→ Work request: Exact copy, no pictures: repeat the data that follows.

→ Data provided:

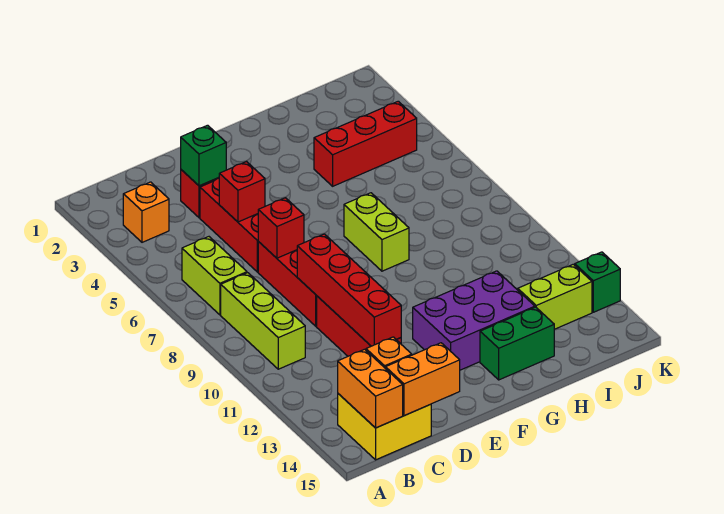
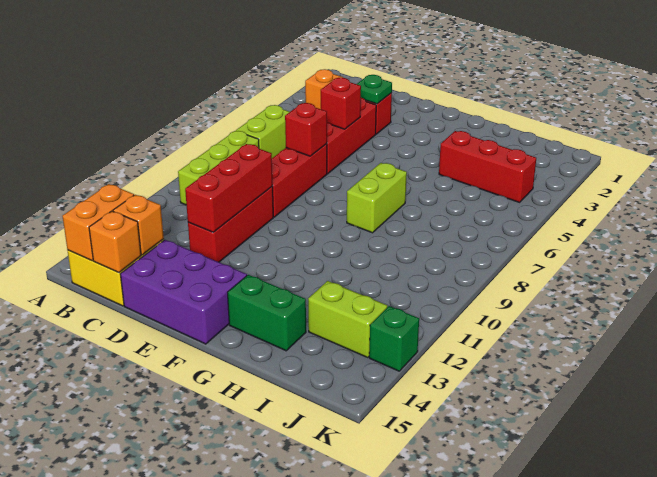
orange brick C15:D15 level 2 -> orange brick C15 level 2
green brick D3 level 2 -> green plate D3 level 2
red brick D9:D12 level 2 -> red brick D10:D12 level 2
purple brick F12:H13 level 1 -> purple brick D14:F15 level 1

→ Written solution:
orange brick C15:D15 level 2 -> orange brick C15 level 2
green brick D3 level 2 -> green plate D3 level 2
red brick D9:D12 level 2 -> red brick D10:D12 level 2
purple brick F12:H13 level 1 -> purple brick D14:F15 level 1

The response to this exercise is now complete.